Print every record exactly, but leave out the pictures.

+ + +

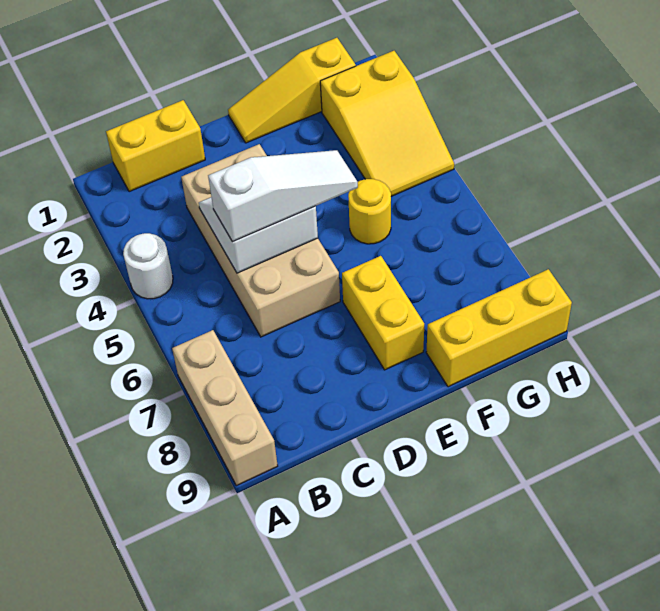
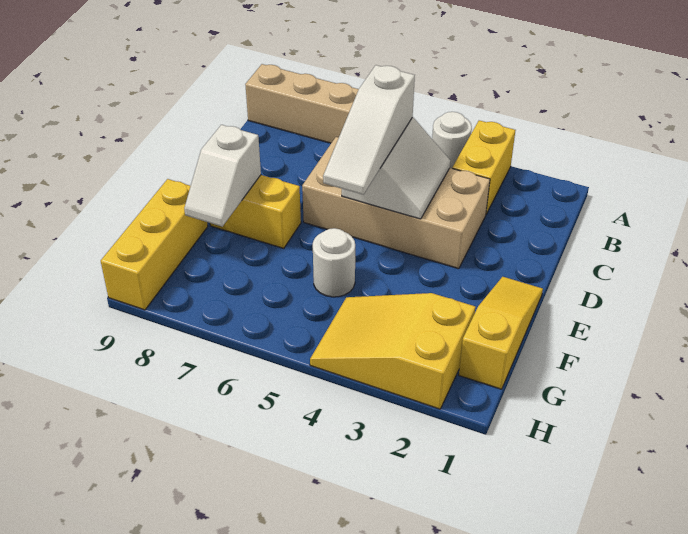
yellow brick B1:C1 level 1 -> yellow brick A3:B3 level 1
none -> white slope E8:F8 level 2 top E
yellow round brick F5 level 1 -> white round brick F5 level 1

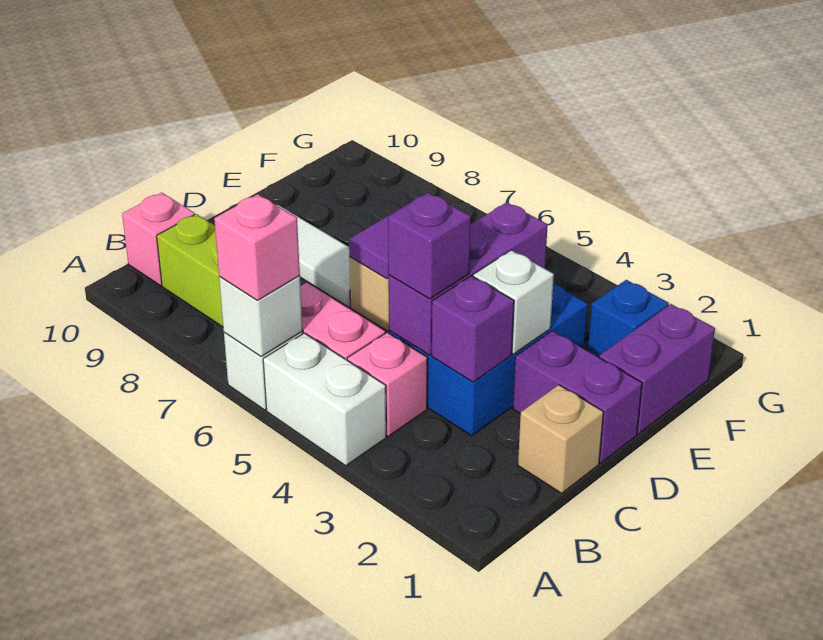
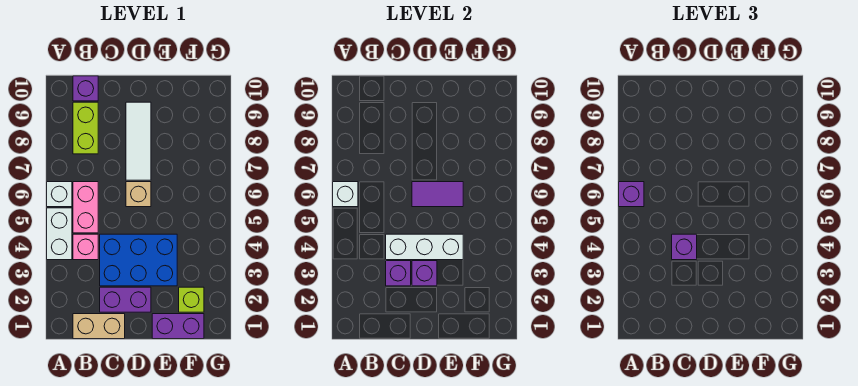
pink brick A6 level 3 -> purple brick A6 level 3
pink brick B10 level 1 -> purple brick B10 level 1
tan brick C1 level 1 -> tan brick B1:C1 level 1
purple brick C4:E4 level 2 -> white brick C4:E4 level 2
purple brick D1:D2 level 1 -> purple brick C2:D2 level 1
white brick D3 level 2 -> purple brick D3 level 2
blue brick F2 level 1 -> lime brick F2 level 1

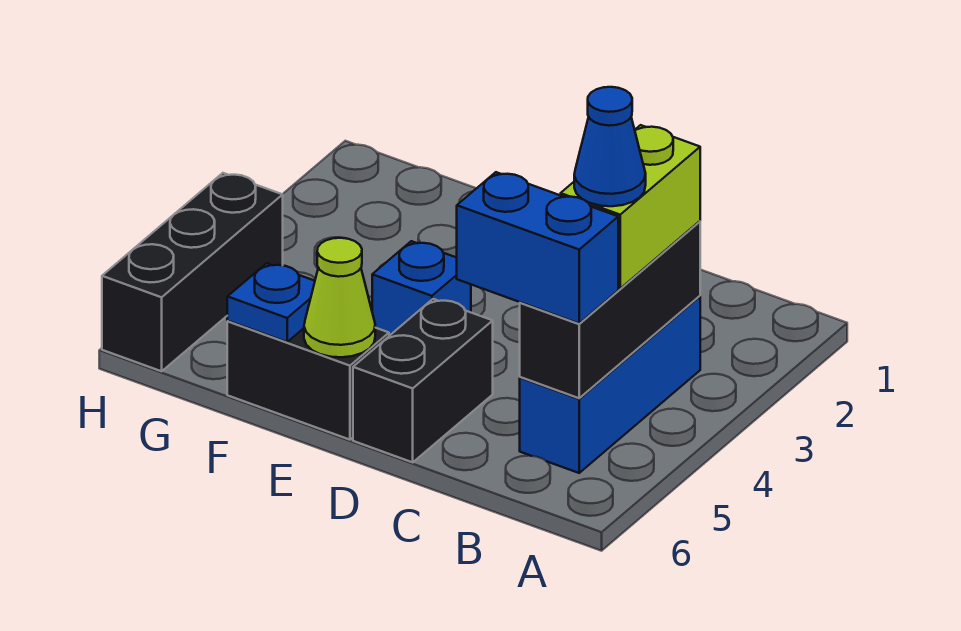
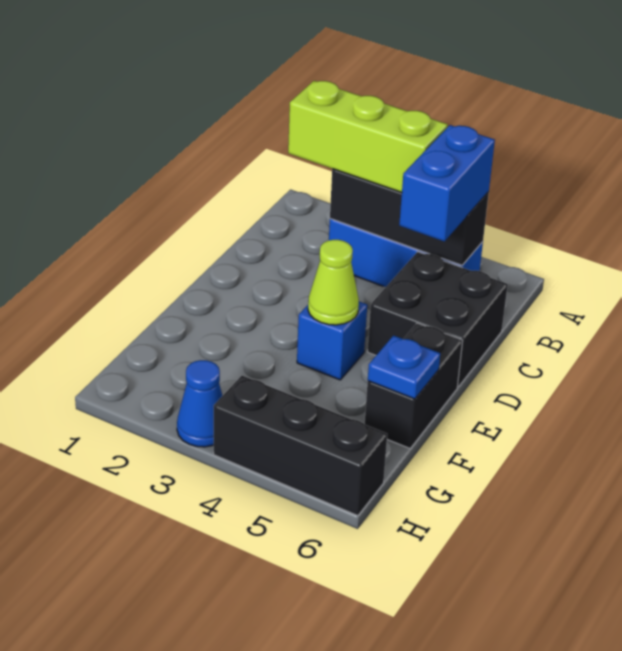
lime brick B3:B4 level 3 -> lime brick B2:B4 level 3
blue cone B4 level 4 -> blue cone H3 level 1
black brick D5:D6 level 1 -> black brick C5:D6 level 1
lime cone E6 level 2 -> lime cone E4 level 2

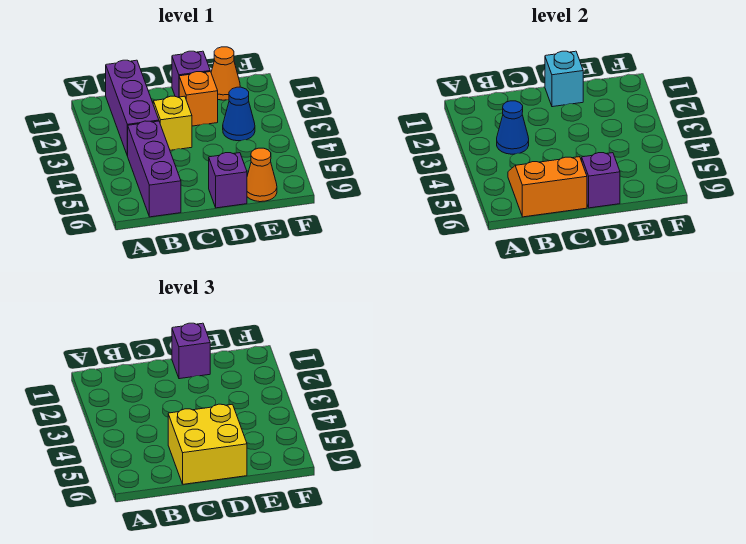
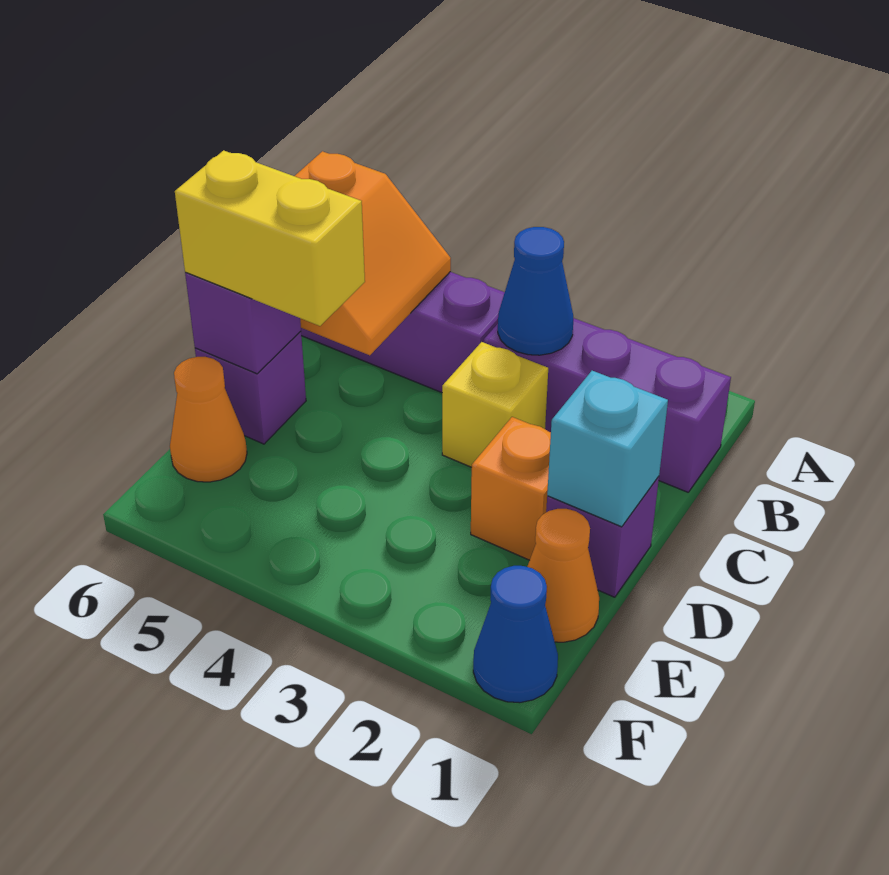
yellow brick C5:D6 level 3 -> yellow brick D5:D6 level 3
purple brick D1 level 3 -> none
blue cone E3 level 1 -> blue cone F1 level 1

+ + +

[Response for this exercise]
yellow brick B1:C1 level 1 -> yellow brick A3:B3 level 1
none -> white slope E8:F8 level 2 top E
yellow round brick F5 level 1 -> white round brick F5 level 1

pink brick A6 level 3 -> purple brick A6 level 3
pink brick B10 level 1 -> purple brick B10 level 1
tan brick C1 level 1 -> tan brick B1:C1 level 1
purple brick C4:E4 level 2 -> white brick C4:E4 level 2
purple brick D1:D2 level 1 -> purple brick C2:D2 level 1
white brick D3 level 2 -> purple brick D3 level 2
blue brick F2 level 1 -> lime brick F2 level 1

lime brick B3:B4 level 3 -> lime brick B2:B4 level 3
blue cone B4 level 4 -> blue cone H3 level 1
black brick D5:D6 level 1 -> black brick C5:D6 level 1
lime cone E6 level 2 -> lime cone E4 level 2

yellow brick C5:D6 level 3 -> yellow brick D5:D6 level 3
purple brick D1 level 3 -> none
blue cone E3 level 1 -> blue cone F1 level 1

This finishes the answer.